▶ [Instructions to follow] Only one portion of the data is to be written out: from the line bearing "(571, 401) = (791, 260): brown" through the line bearing "(788, 530) = (938, 220): none -> yellow cup". Write it exactly as it appears.

▶ [Recorded data]
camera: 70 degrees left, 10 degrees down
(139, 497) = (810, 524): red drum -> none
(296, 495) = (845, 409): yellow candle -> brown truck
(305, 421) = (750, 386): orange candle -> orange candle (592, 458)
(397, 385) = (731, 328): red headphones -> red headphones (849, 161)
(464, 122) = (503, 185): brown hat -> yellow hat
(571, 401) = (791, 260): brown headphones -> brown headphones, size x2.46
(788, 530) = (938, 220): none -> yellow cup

---

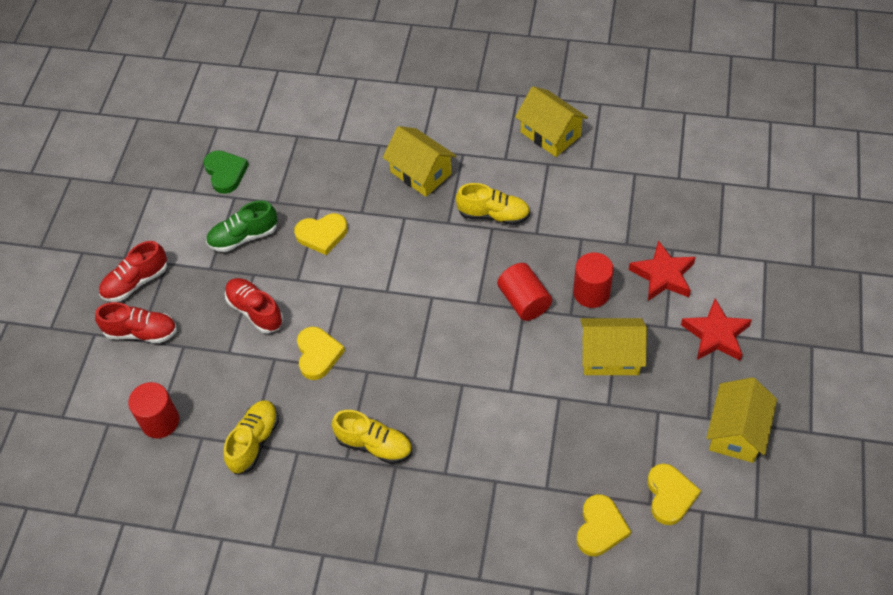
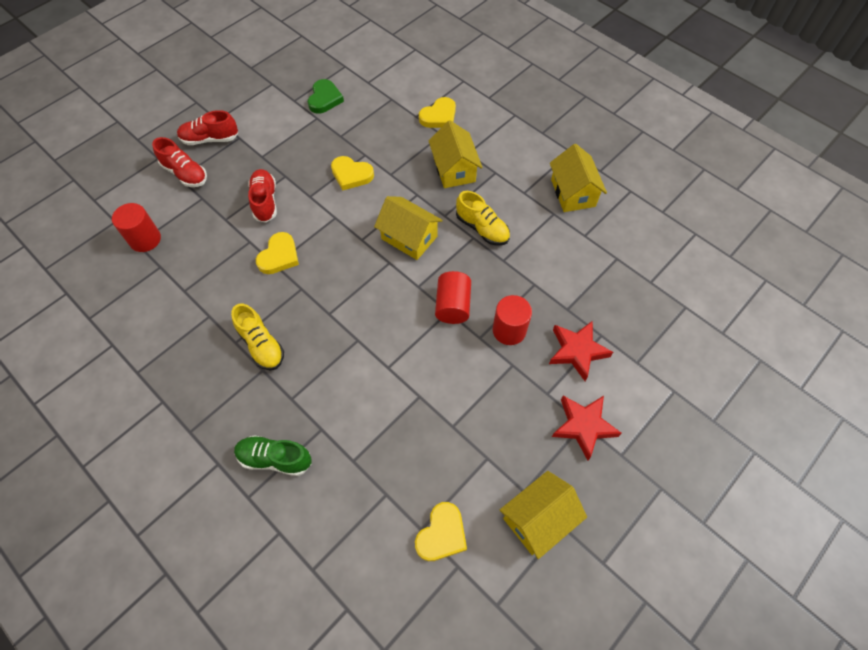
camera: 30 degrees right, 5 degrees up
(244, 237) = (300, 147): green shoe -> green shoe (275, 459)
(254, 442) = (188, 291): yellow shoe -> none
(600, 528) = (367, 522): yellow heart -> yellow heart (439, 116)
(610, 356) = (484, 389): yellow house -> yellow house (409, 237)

==

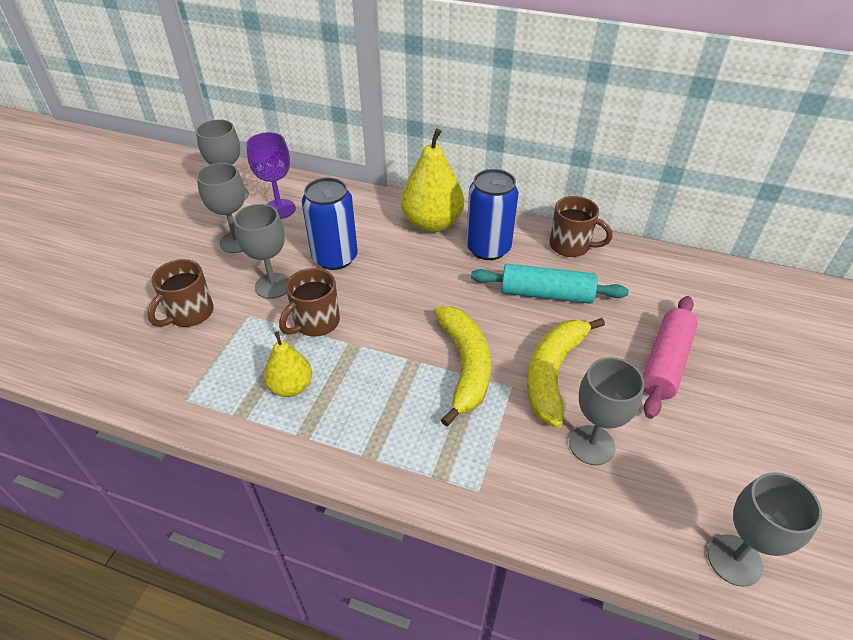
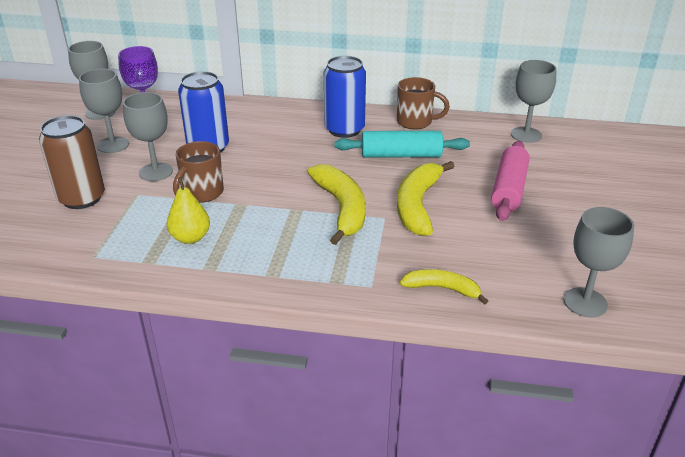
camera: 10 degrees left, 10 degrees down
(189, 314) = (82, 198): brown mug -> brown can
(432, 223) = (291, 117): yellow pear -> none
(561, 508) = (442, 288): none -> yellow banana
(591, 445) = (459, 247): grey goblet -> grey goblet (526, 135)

▶ [Written solution]
(571, 401) = (791, 260): brown headphones -> brown headphones, size x2.46
(788, 530) = (938, 220): none -> yellow cup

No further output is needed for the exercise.